• _PROMPT_: Gather from the listing below each line that includes the word "turquoise", and copy it.

• _DATA EXTRACT_:
------------------------------------------------

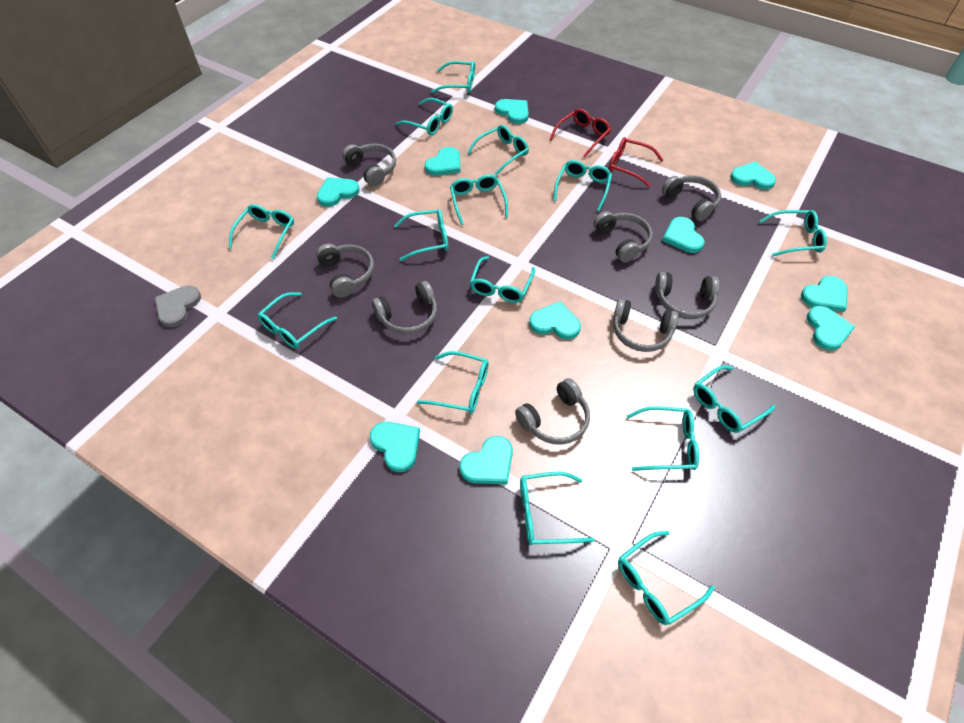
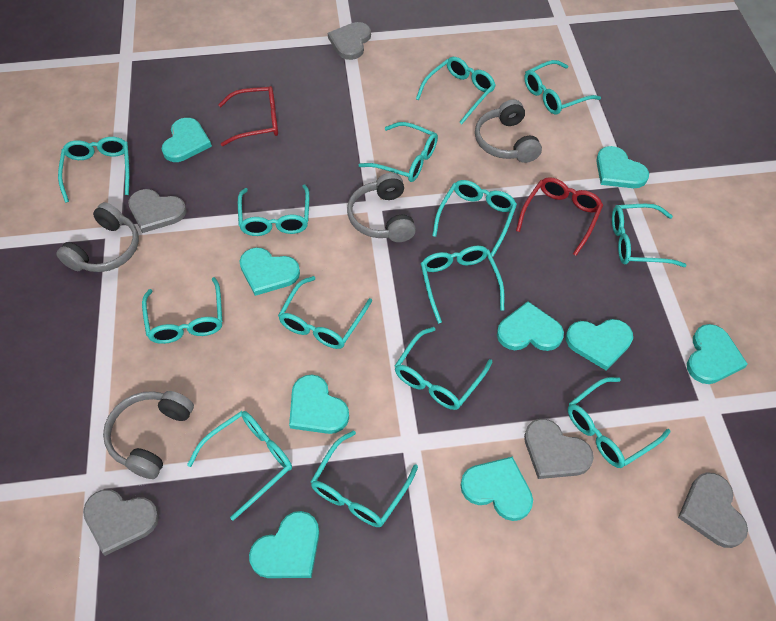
grey headphones: 8 -> 4
grey heart: 1 -> 5
turquoise glasses: 15 -> 14
turquoise heart: 10 -> 9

------------------------------------------------

• _OUTPUT_:
turquoise glasses: 15 -> 14
turquoise heart: 10 -> 9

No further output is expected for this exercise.